▶ **Information**
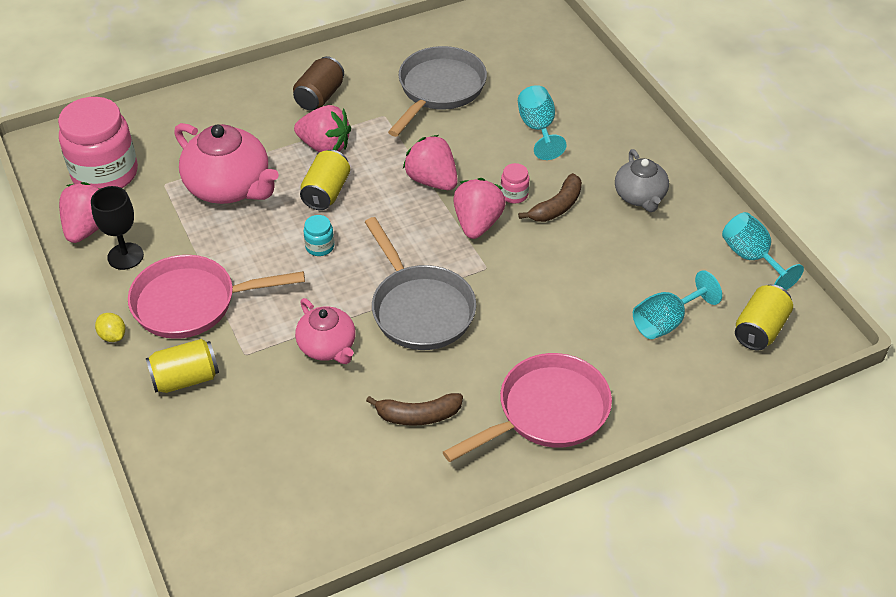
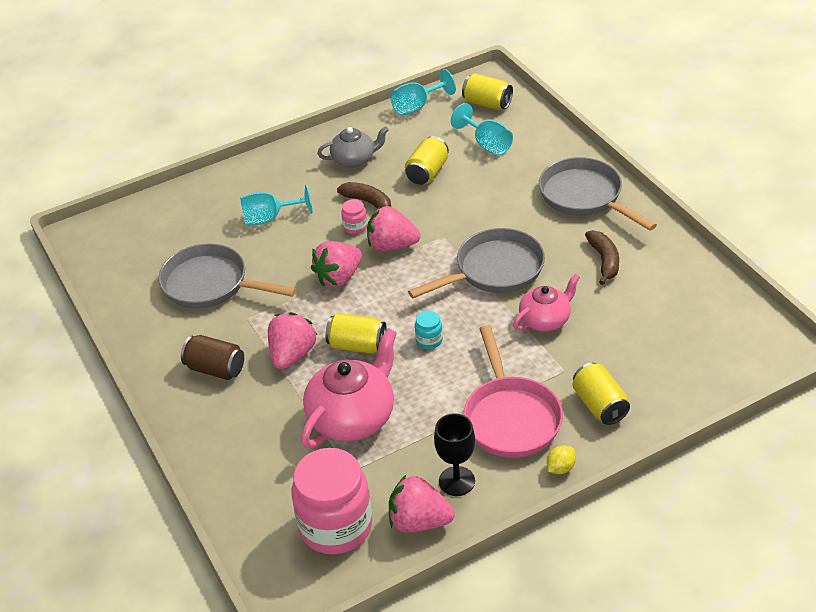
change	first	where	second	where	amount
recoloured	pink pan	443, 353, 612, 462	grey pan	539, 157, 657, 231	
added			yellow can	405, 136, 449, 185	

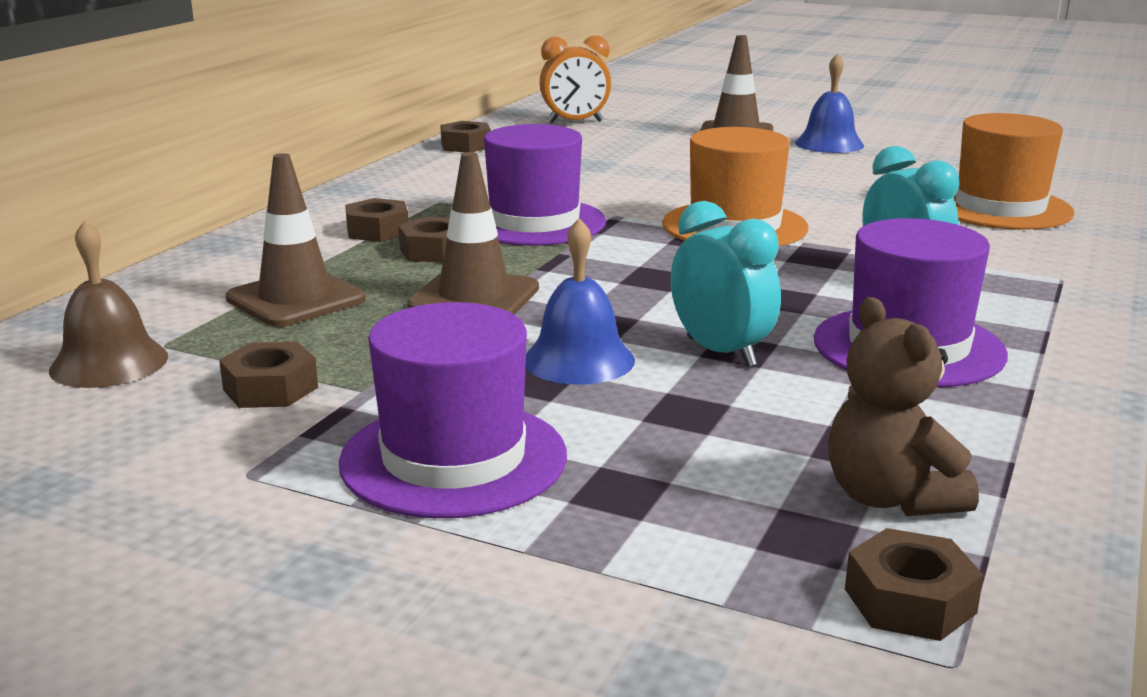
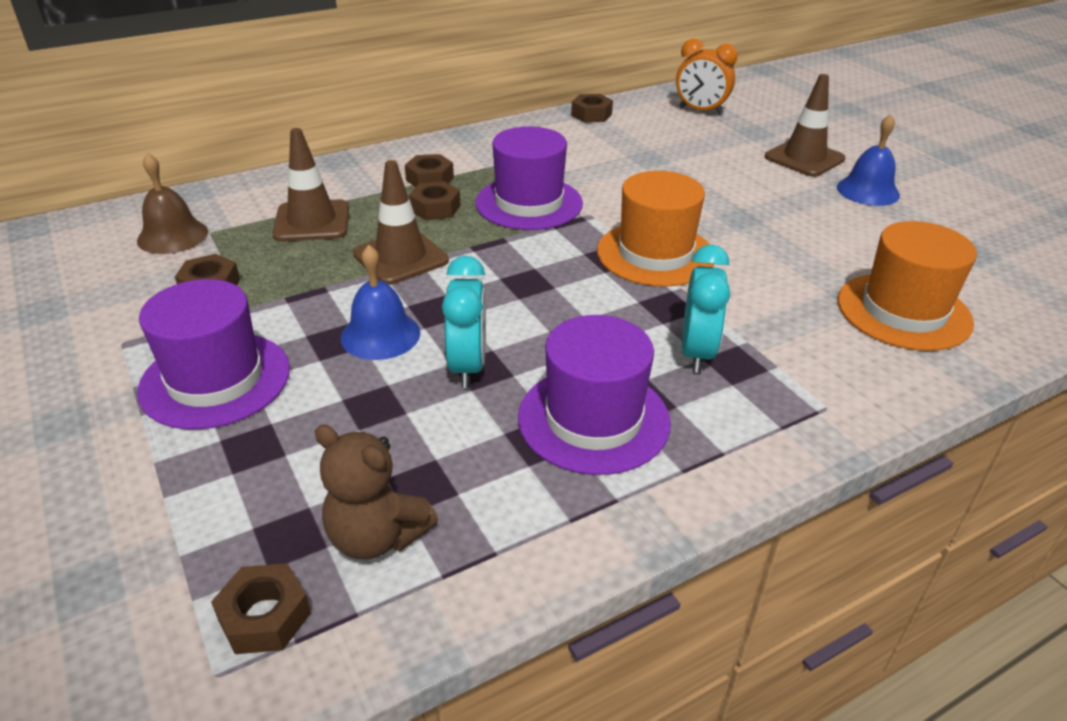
change	first	where	second	where	amount
turned	brown teddy bear	828, 297, 979, 516		315, 425, 438, 560	75 degrees counterclockwise

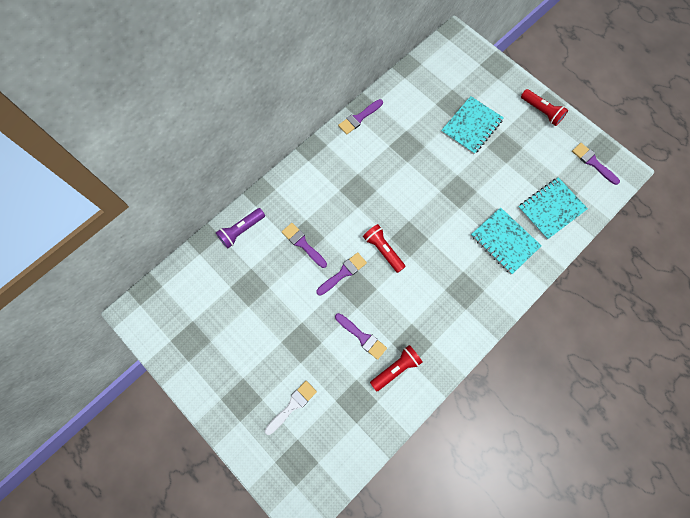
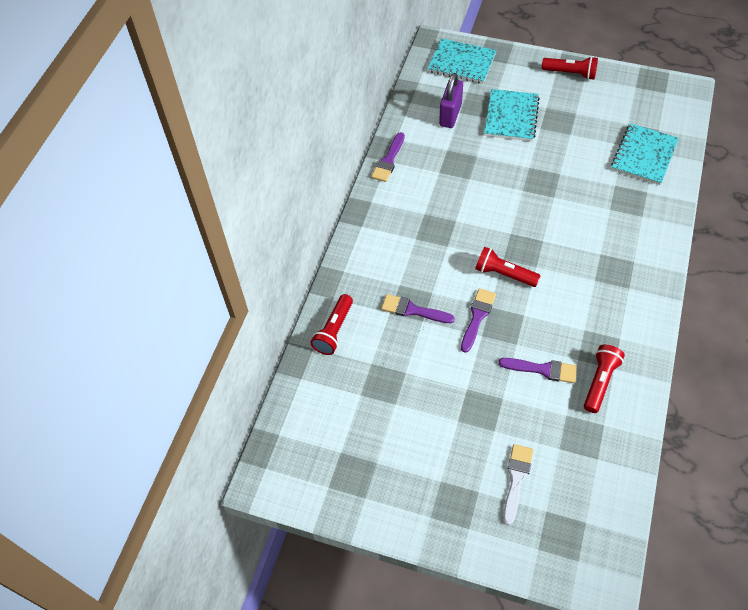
change	first	where	second	where	amount
recoloured	purple flashlight	216, 208, 265, 248	red flashlight	311, 294, 353, 355	
moved	turquoise notebook	471, 207, 542, 274		428, 38, 497, 84	
removed	purple brush	572, 143, 620, 185			
added			purple padlock	439, 73, 463, 128	

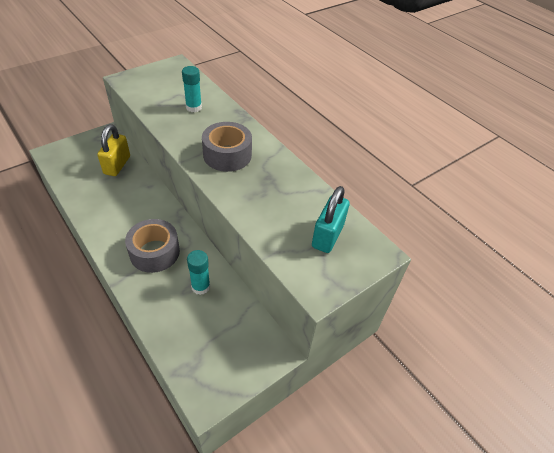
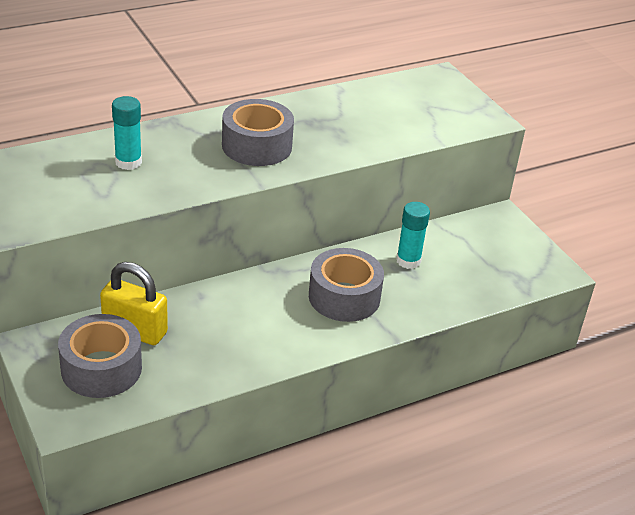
change	first	where	second	where	amount
removed	turquoise padlock	312, 186, 350, 253			
added			grey tape	58, 314, 142, 398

▶ **To do**
Give the entries again exactly. Pictures stay out.

▶ **Your response**
change	first	where	second	where	amount
recoloured	pink pan	443, 353, 612, 462	grey pan	539, 157, 657, 231	
added			yellow can	405, 136, 449, 185	

change	first	where	second	where	amount
turned	brown teddy bear	828, 297, 979, 516		315, 425, 438, 560	75 degrees counterclockwise

change	first	where	second	where	amount
recoloured	purple flashlight	216, 208, 265, 248	red flashlight	311, 294, 353, 355	
moved	turquoise notebook	471, 207, 542, 274		428, 38, 497, 84	
removed	purple brush	572, 143, 620, 185			
added			purple padlock	439, 73, 463, 128	

change	first	where	second	where	amount
removed	turquoise padlock	312, 186, 350, 253			
added			grey tape	58, 314, 142, 398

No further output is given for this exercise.